Material provided Block Start

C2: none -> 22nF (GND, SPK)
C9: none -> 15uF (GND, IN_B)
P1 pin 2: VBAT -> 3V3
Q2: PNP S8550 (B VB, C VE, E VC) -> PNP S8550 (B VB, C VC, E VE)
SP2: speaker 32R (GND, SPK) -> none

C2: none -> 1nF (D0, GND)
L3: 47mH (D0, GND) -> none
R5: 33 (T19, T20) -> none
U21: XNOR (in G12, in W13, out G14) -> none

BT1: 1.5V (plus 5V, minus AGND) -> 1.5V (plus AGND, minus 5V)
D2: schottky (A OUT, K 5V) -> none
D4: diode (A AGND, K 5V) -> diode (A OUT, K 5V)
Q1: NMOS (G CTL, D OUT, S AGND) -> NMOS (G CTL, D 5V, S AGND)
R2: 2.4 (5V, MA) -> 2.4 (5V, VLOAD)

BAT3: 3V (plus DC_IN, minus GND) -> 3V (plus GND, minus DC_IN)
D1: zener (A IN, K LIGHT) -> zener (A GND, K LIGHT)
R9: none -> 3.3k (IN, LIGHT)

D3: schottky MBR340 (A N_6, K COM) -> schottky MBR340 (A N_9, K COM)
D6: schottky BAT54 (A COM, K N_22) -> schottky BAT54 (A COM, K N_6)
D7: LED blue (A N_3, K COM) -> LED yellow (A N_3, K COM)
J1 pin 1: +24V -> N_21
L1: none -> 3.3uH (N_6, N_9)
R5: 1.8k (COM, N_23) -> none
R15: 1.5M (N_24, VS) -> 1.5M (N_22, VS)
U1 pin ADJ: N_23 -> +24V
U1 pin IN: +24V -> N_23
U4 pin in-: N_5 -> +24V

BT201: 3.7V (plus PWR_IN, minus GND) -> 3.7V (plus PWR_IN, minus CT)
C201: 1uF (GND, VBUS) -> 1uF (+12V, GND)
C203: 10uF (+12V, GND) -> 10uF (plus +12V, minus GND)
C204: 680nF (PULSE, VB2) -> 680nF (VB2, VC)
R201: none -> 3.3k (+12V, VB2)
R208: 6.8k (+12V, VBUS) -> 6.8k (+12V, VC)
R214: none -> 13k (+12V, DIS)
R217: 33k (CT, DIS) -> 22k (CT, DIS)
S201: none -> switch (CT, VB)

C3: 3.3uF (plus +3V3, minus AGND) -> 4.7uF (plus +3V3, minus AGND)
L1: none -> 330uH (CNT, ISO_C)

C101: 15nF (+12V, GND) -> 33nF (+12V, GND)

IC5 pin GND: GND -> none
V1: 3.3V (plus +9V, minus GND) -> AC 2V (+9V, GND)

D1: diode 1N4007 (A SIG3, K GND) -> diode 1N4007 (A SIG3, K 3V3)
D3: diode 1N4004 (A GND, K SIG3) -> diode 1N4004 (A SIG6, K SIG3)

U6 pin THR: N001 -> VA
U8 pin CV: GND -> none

Material provided Block End

== Exercise prompt ==
Gather every line from the entries above where the word "minus" appears, and copy them.

== Answer to this exercise ==
BT1: 1.5V (plus 5V, minus AGND) -> 1.5V (plus AGND, minus 5V)
BAT3: 3V (plus DC_IN, minus GND) -> 3V (plus GND, minus DC_IN)
BT201: 3.7V (plus PWR_IN, minus GND) -> 3.7V (plus PWR_IN, minus CT)
C203: 10uF (+12V, GND) -> 10uF (plus +12V, minus GND)
C3: 3.3uF (plus +3V3, minus AGND) -> 4.7uF (plus +3V3, minus AGND)
V1: 3.3V (plus +9V, minus GND) -> AC 2V (+9V, GND)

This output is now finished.